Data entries
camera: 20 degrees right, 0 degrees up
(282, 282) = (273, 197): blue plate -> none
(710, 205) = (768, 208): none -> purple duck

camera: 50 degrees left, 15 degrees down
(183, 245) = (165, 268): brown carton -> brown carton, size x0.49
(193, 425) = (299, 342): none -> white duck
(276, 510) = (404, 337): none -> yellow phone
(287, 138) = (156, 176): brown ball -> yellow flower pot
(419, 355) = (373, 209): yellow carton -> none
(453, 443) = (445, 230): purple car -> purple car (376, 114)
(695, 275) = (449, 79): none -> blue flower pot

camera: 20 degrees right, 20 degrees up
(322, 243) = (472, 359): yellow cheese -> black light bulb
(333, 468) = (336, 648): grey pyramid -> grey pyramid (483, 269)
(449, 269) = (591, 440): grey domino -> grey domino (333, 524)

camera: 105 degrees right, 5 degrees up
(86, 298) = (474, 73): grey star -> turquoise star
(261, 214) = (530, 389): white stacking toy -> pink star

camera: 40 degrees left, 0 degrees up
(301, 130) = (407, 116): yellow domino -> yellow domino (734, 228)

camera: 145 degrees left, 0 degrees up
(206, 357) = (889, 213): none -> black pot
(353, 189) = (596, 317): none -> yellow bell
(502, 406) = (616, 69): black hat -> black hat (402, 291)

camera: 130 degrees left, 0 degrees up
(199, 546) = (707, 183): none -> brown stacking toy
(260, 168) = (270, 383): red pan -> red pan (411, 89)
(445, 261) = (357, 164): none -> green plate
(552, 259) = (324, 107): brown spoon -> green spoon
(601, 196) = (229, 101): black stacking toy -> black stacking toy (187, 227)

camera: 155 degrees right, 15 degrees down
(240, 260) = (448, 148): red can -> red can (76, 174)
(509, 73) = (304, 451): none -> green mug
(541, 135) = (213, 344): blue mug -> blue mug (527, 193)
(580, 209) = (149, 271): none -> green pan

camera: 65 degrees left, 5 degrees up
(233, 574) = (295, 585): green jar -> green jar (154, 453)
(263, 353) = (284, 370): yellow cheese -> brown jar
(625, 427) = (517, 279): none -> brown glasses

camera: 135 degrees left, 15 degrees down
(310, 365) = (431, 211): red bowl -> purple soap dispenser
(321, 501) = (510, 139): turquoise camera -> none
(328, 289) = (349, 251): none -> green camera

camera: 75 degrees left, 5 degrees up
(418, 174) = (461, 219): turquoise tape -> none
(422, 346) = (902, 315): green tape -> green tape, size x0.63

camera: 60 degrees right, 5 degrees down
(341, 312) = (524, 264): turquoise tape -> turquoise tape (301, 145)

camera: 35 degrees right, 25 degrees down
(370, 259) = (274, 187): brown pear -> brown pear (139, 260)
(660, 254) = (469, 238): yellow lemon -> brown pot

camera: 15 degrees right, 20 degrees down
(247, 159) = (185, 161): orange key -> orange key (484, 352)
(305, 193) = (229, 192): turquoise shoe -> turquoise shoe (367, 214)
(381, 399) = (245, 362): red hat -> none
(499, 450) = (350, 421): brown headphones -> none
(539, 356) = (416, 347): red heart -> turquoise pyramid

__Task brief__: Taking the line with "camera: 40 degrees left, 0 degrees up" as the first and the line with "(502, 406) = (616, 69): black" as the last, retype that stretch of the data above exactly, with no other lines.

__Response to this exercise__:
camera: 40 degrees left, 0 degrees up
(301, 130) = (407, 116): yellow domino -> yellow domino (734, 228)

camera: 145 degrees left, 0 degrees up
(206, 357) = (889, 213): none -> black pot
(353, 189) = (596, 317): none -> yellow bell
(502, 406) = (616, 69): black hat -> black hat (402, 291)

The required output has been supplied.